[Work instruction]:
Please print the entries below exactly, from the line with "R4: none -> 82k (+5V, SDA)" through the line with "U5: W25Q32 -> MX25L16", including both of those lines and leaving out all others.

(Data records)
== Segment start ==
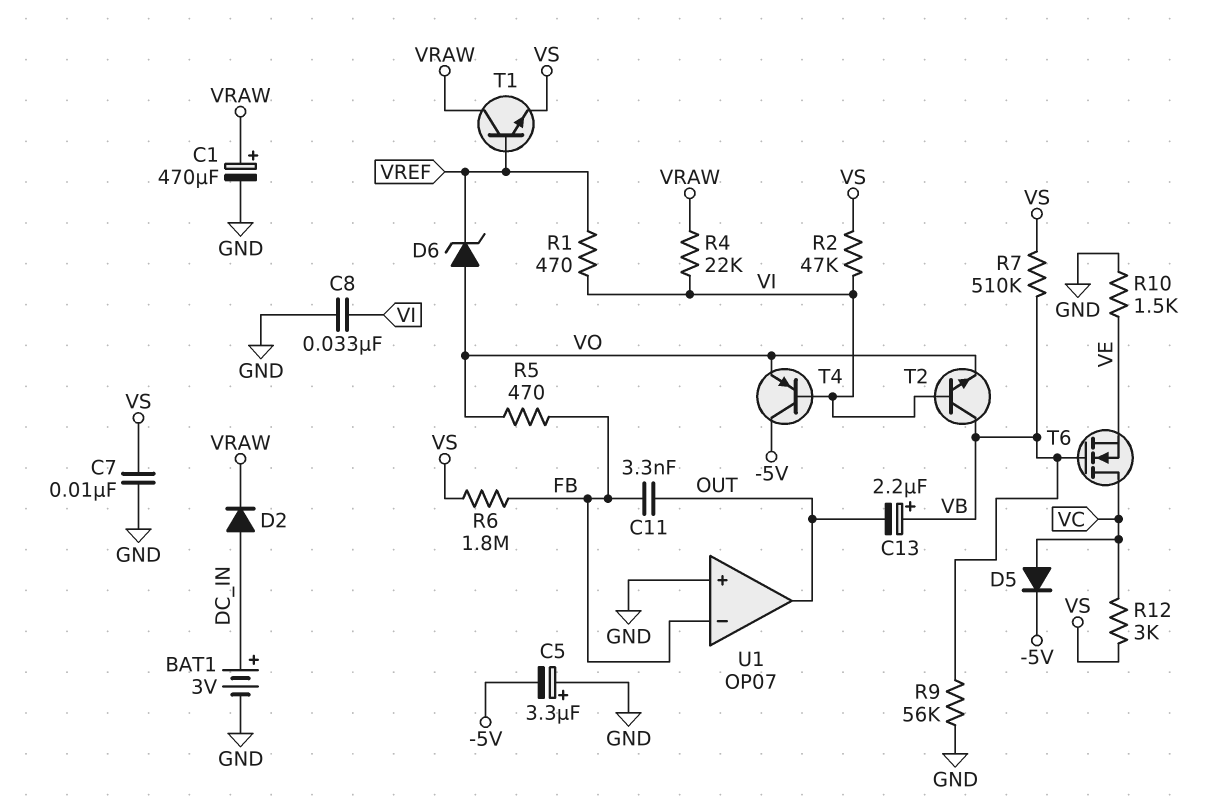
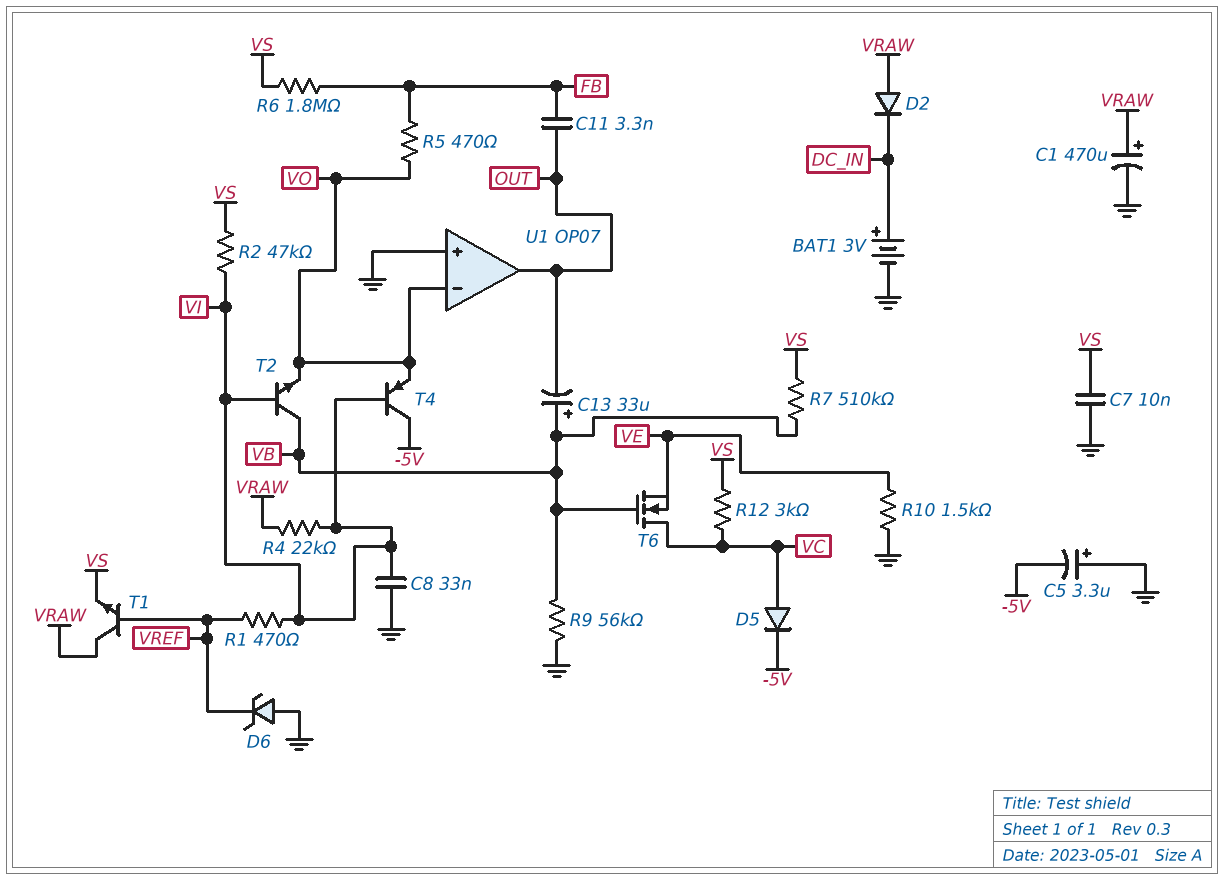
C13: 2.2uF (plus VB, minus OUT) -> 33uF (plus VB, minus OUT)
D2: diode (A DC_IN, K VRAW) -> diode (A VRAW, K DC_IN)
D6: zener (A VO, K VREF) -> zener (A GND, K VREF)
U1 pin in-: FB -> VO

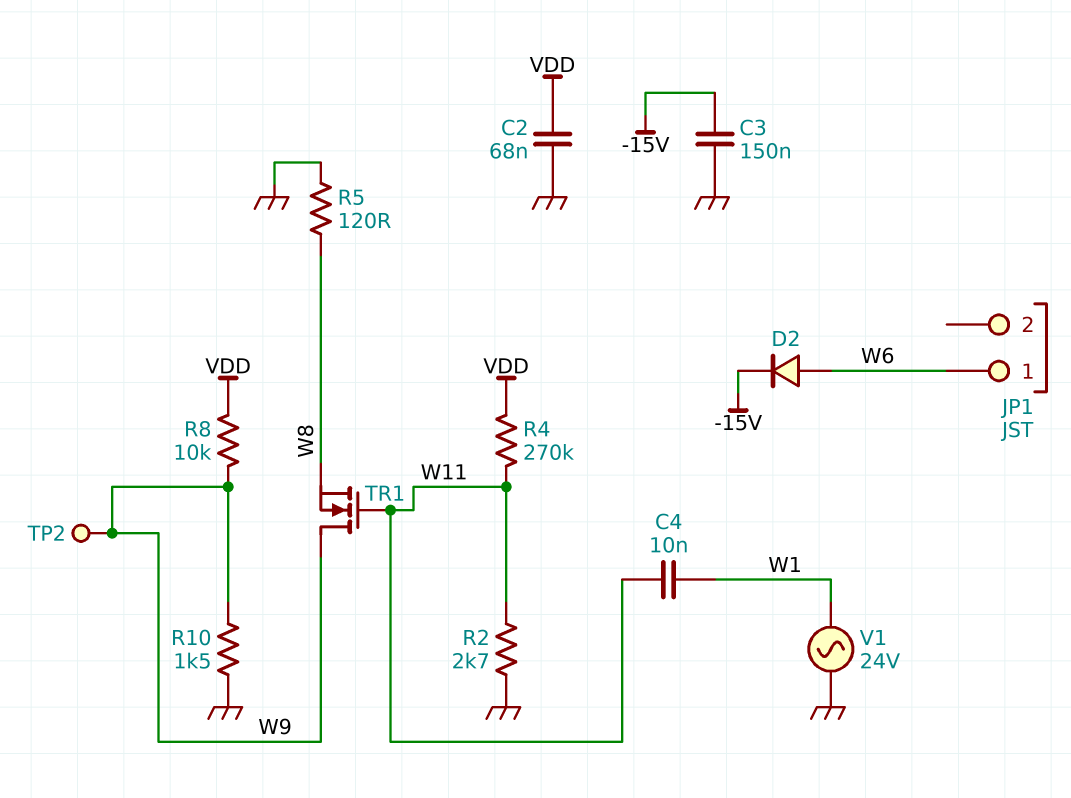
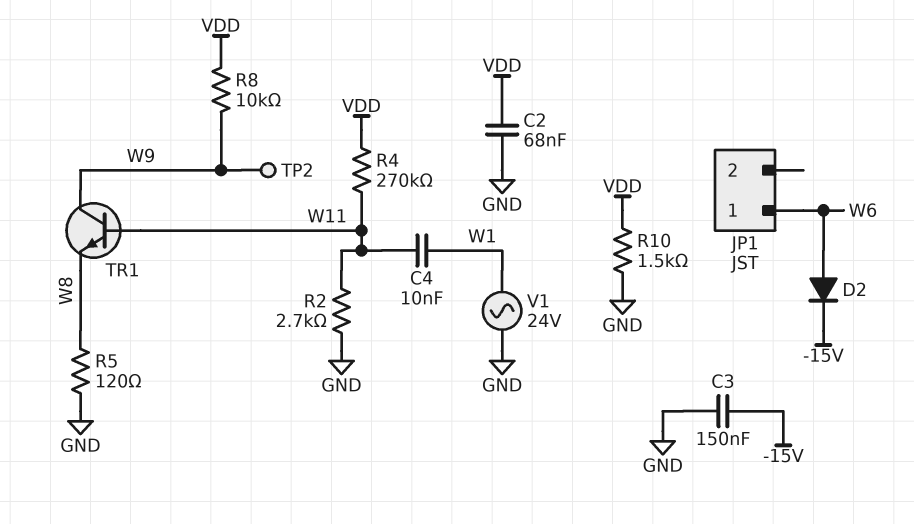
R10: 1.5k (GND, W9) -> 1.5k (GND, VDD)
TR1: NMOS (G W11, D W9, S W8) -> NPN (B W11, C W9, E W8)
== Segment end ==
== Segment start ==
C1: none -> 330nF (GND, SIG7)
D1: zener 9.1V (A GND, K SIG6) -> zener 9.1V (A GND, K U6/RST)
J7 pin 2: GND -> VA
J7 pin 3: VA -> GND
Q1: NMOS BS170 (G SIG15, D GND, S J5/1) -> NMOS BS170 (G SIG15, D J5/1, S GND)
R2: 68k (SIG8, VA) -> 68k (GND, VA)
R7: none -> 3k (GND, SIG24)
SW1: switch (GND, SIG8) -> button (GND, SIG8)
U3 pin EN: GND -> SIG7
== Segment end ==
== Segment start ==
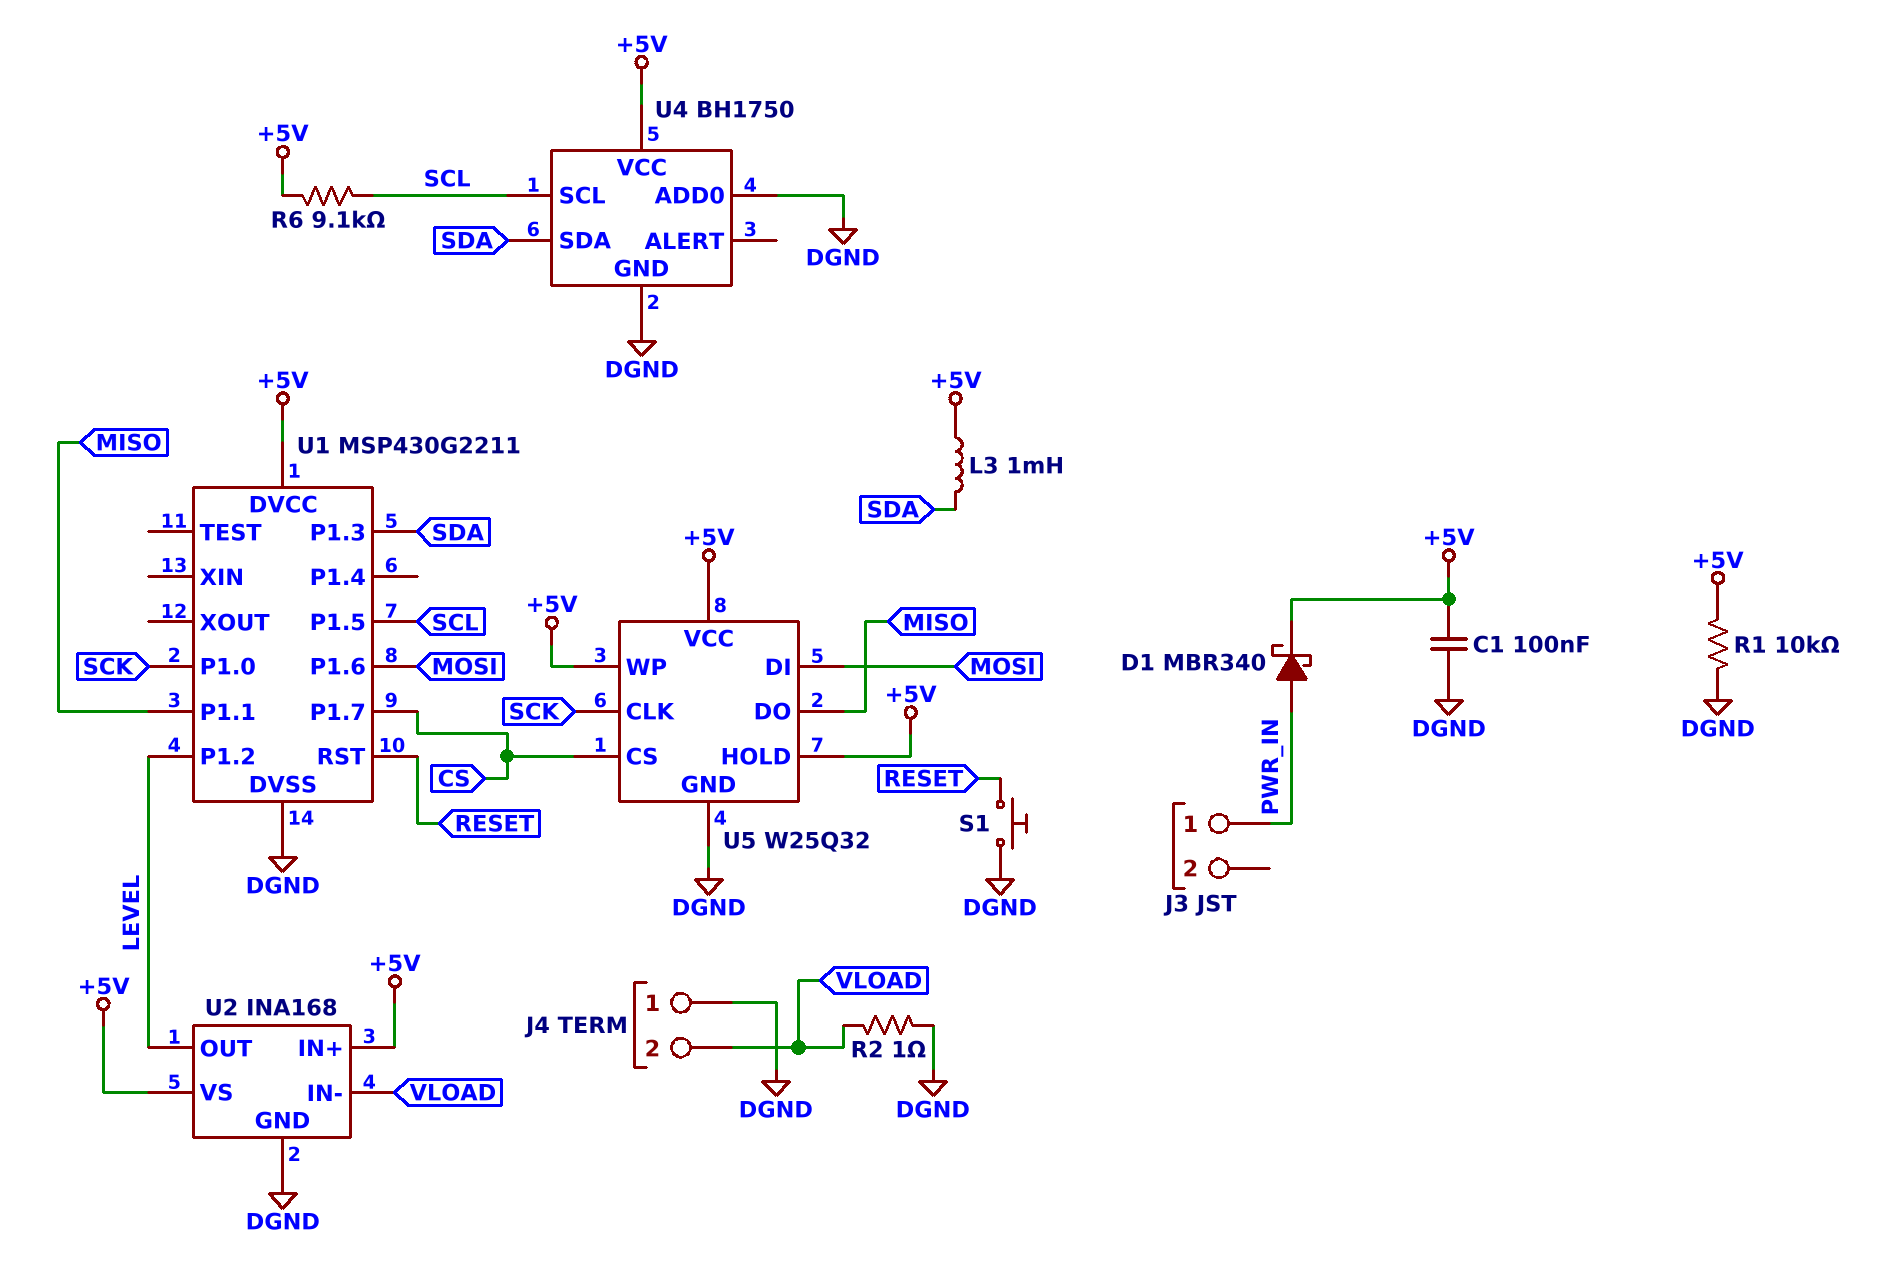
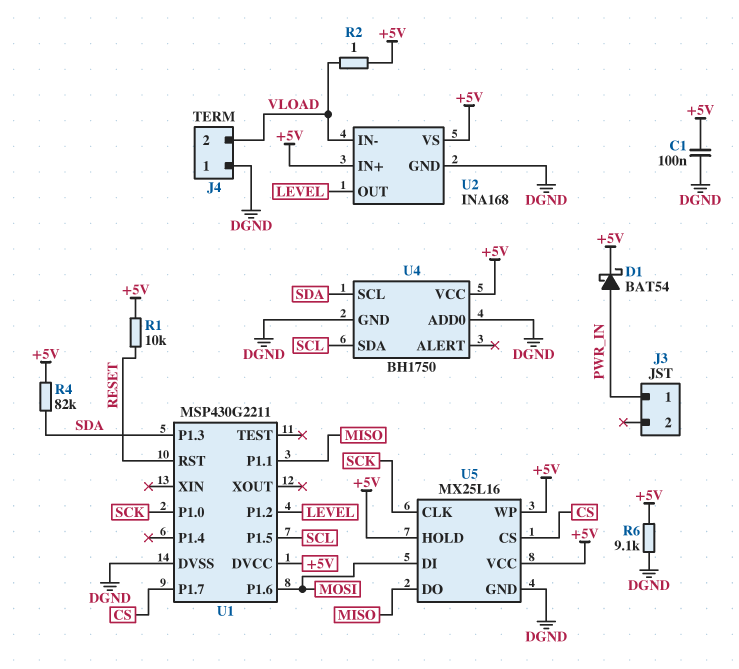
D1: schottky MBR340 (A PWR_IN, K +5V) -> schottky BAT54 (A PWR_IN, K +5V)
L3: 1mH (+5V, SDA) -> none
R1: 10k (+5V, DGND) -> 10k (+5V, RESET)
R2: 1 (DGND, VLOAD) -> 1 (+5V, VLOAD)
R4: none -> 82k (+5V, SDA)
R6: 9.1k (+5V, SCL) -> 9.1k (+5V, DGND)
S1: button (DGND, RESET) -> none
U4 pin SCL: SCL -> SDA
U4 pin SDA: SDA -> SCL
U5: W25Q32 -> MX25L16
== Segment end ==
[Result of this exercise]:
R4: none -> 82k (+5V, SDA)
R6: 9.1k (+5V, SCL) -> 9.1k (+5V, DGND)
S1: button (DGND, RESET) -> none
U4 pin SCL: SCL -> SDA
U4 pin SDA: SDA -> SCL
U5: W25Q32 -> MX25L16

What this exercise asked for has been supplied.